--- PROBLEM TO WORK ON ---
Copy out every line of the data exactly; do not include the images.

--- STORED DATA ---
*** Block opens ***

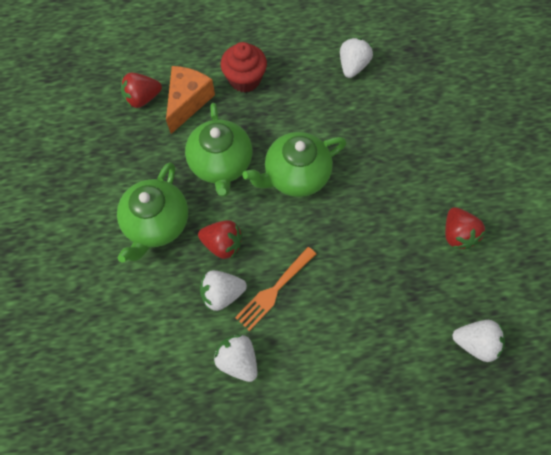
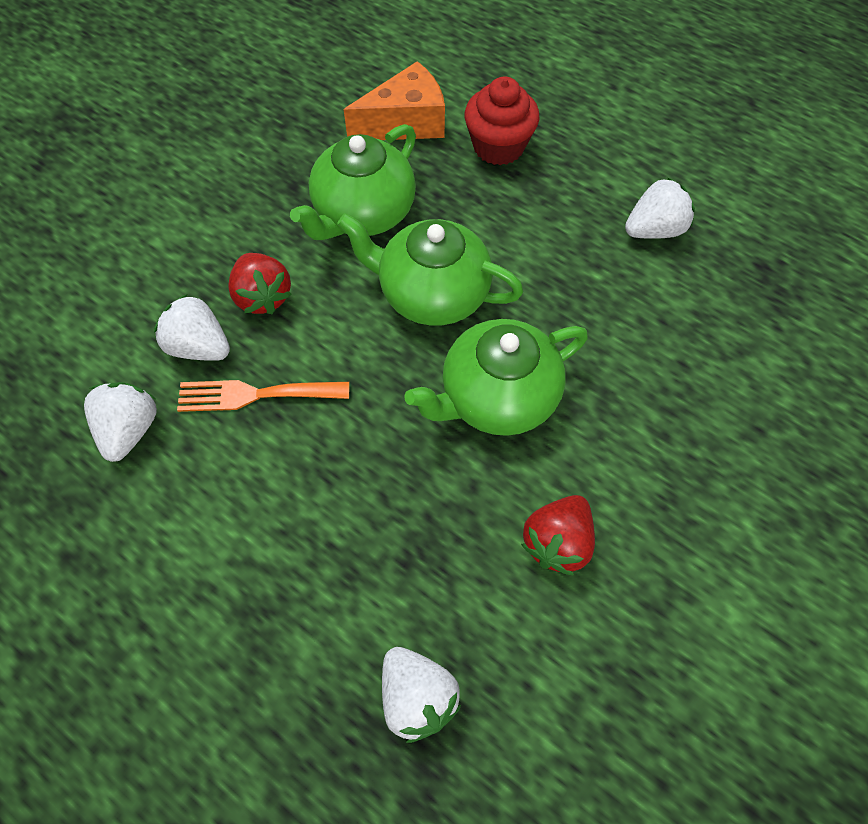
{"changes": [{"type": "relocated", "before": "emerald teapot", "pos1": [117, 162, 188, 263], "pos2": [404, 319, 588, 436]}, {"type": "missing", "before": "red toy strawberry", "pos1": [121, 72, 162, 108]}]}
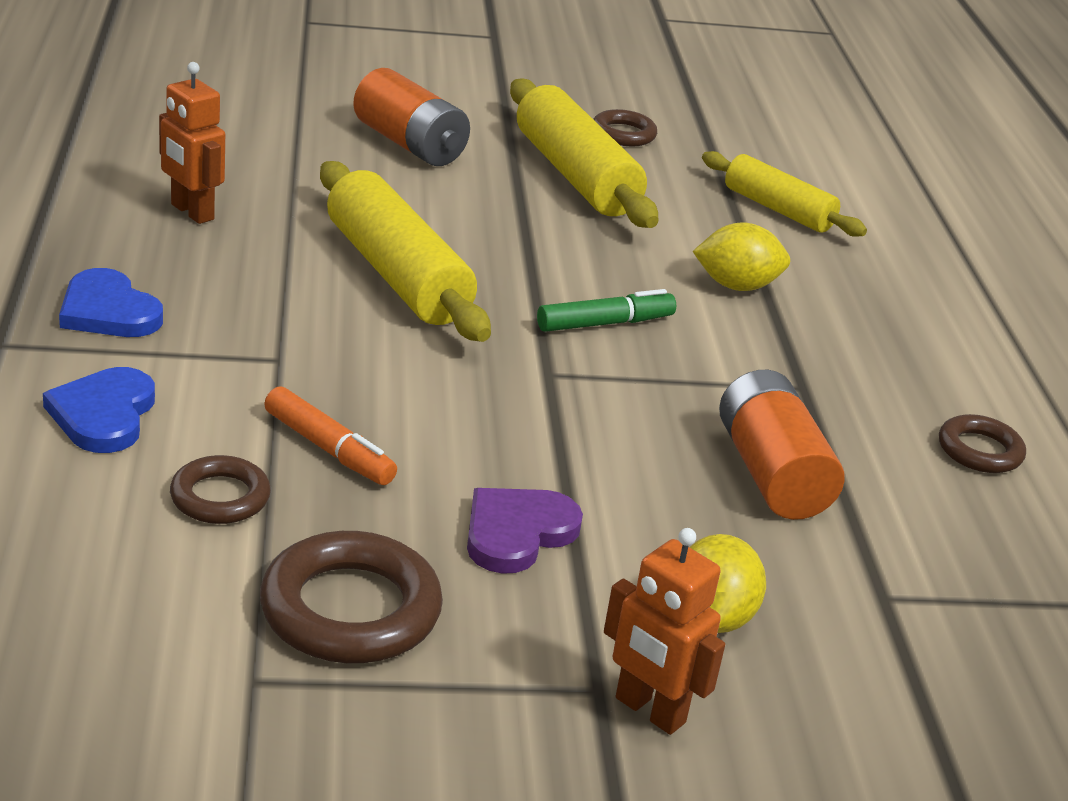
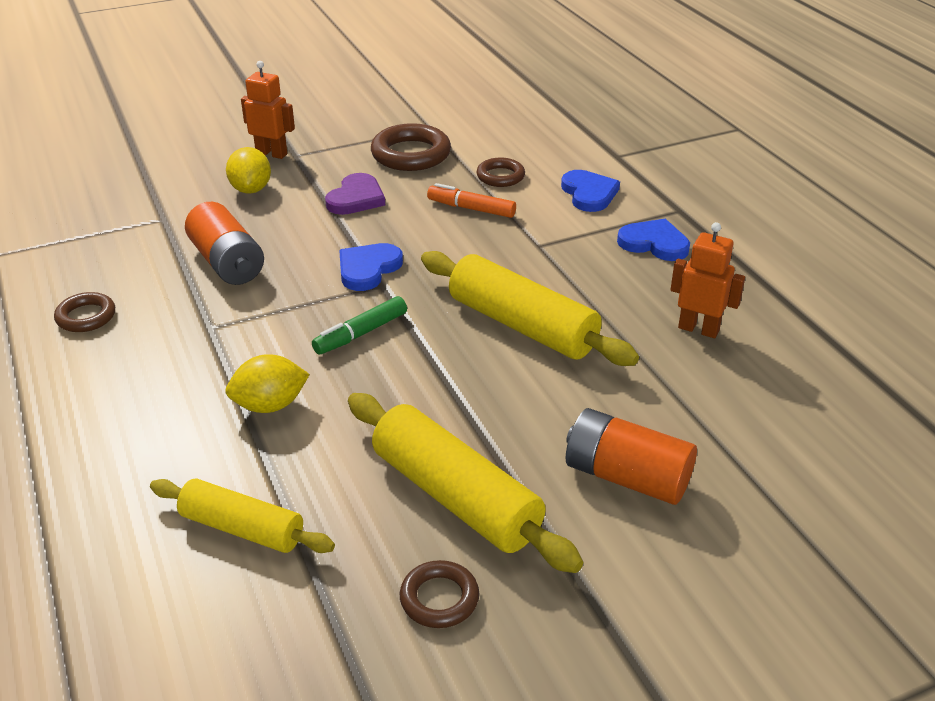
{"changes": [{"type": "appeared", "after": "blue heart shape", "pos2": [339, 243, 403, 291]}]}
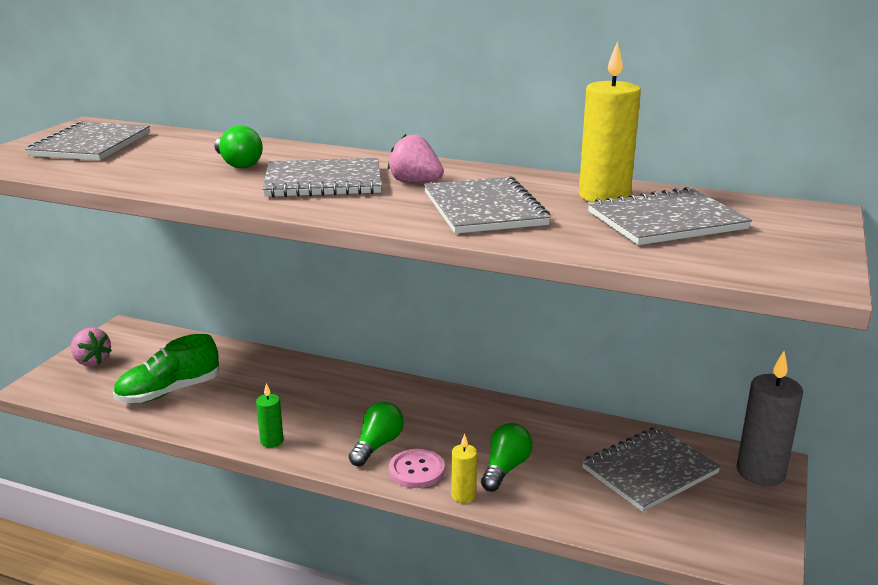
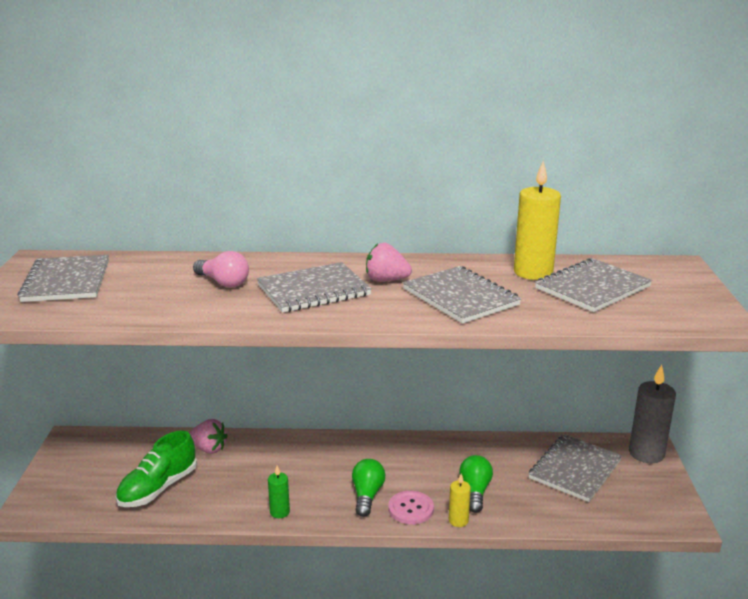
{"changes": [{"type": "relocated", "before": "rose-pink toy strawberry", "pos1": [71, 328, 112, 367], "pos2": [190, 419, 228, 454]}, {"type": "colour", "before": "emerald lightbulb", "after": "rose-pink lightbulb", "pos1": [215, 126, 263, 168], "pos2": [193, 251, 249, 287]}]}
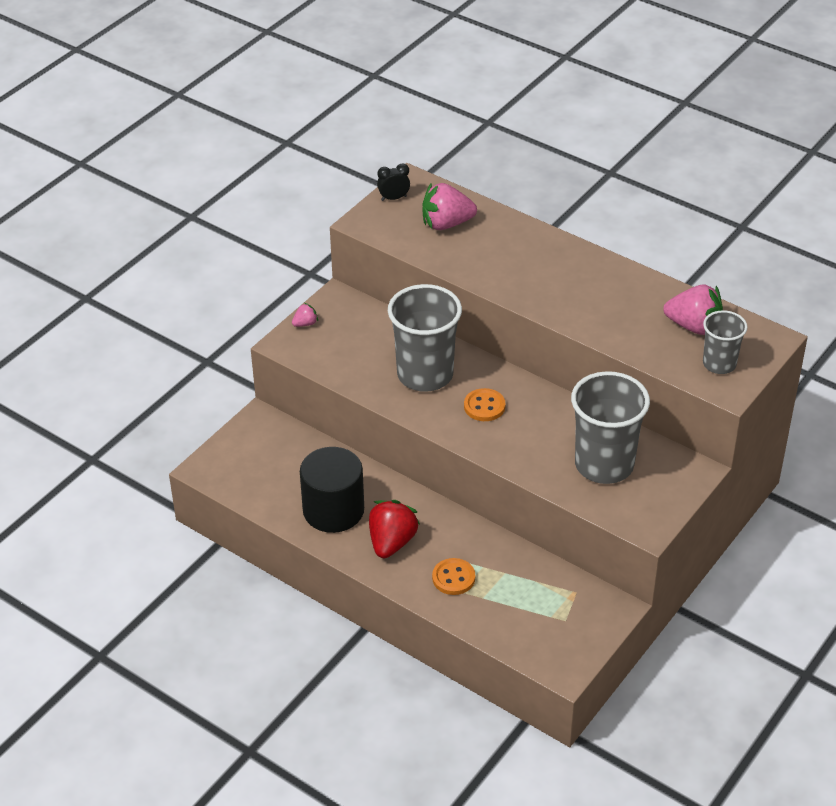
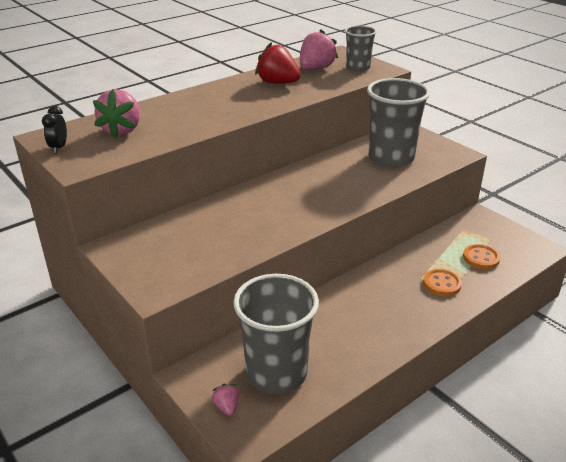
{"changes": [{"type": "relocated", "before": "rose-pink toy strawberry", "pos1": [292, 303, 318, 327], "pos2": [212, 384, 239, 416]}, {"type": "missing", "before": "black cylinder", "pos1": [300, 447, 364, 533]}, {"type": "relocated", "before": "red toy strawberry", "pos1": [369, 500, 420, 558], "pos2": [255, 42, 301, 84]}, {"type": "relocated", "before": "grey cup", "pos1": [388, 284, 462, 392], "pos2": [233, 274, 319, 394]}, {"type": "relocated", "before": "orange-coloured button", "pos1": [464, 388, 505, 421], "pos2": [463, 244, 500, 269]}]}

*** Block closes ***

--- SOLUTION ---
{"changes": [{"type": "relocated", "before": "emerald teapot", "pos1": [117, 162, 188, 263], "pos2": [404, 319, 588, 436]}, {"type": "missing", "before": "red toy strawberry", "pos1": [121, 72, 162, 108]}]}
{"changes": [{"type": "appeared", "after": "blue heart shape", "pos2": [339, 243, 403, 291]}]}
{"changes": [{"type": "relocated", "before": "rose-pink toy strawberry", "pos1": [71, 328, 112, 367], "pos2": [190, 419, 228, 454]}, {"type": "colour", "before": "emerald lightbulb", "after": "rose-pink lightbulb", "pos1": [215, 126, 263, 168], "pos2": [193, 251, 249, 287]}]}
{"changes": [{"type": "relocated", "before": "rose-pink toy strawberry", "pos1": [292, 303, 318, 327], "pos2": [212, 384, 239, 416]}, {"type": "missing", "before": "black cylinder", "pos1": [300, 447, 364, 533]}, {"type": "relocated", "before": "red toy strawberry", "pos1": [369, 500, 420, 558], "pos2": [255, 42, 301, 84]}, {"type": "relocated", "before": "grey cup", "pos1": [388, 284, 462, 392], "pos2": [233, 274, 319, 394]}, {"type": "relocated", "before": "orange-coloured button", "pos1": [464, 388, 505, 421], "pos2": [463, 244, 500, 269]}]}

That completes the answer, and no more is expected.